══ Data shown
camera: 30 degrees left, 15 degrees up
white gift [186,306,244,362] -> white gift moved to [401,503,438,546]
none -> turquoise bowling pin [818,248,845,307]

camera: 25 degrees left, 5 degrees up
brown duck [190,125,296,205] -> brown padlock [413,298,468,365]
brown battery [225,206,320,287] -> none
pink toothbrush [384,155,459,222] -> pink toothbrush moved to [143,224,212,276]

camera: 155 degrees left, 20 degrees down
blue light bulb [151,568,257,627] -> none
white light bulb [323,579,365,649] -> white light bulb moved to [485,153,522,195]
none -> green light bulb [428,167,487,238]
════
══ Data shown
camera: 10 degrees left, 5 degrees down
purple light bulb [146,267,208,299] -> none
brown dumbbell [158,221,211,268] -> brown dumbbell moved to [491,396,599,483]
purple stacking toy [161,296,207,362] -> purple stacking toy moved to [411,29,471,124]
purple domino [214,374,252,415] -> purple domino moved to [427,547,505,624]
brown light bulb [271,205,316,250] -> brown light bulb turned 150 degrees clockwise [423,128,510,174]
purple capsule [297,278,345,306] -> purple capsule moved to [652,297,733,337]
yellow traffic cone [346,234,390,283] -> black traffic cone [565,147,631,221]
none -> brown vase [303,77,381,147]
════
▶ **About this exercise**: Your answer must consist solely of the lines above between the line holding "brown duck [190,125,296,205]" and the line holding "blue light bulb [151,568,257,627] -> none", inclusive, copied exactly.

▶ **Your response**:
brown duck [190,125,296,205] -> brown padlock [413,298,468,365]
brown battery [225,206,320,287] -> none
pink toothbrush [384,155,459,222] -> pink toothbrush moved to [143,224,212,276]

camera: 155 degrees left, 20 degrees down
blue light bulb [151,568,257,627] -> none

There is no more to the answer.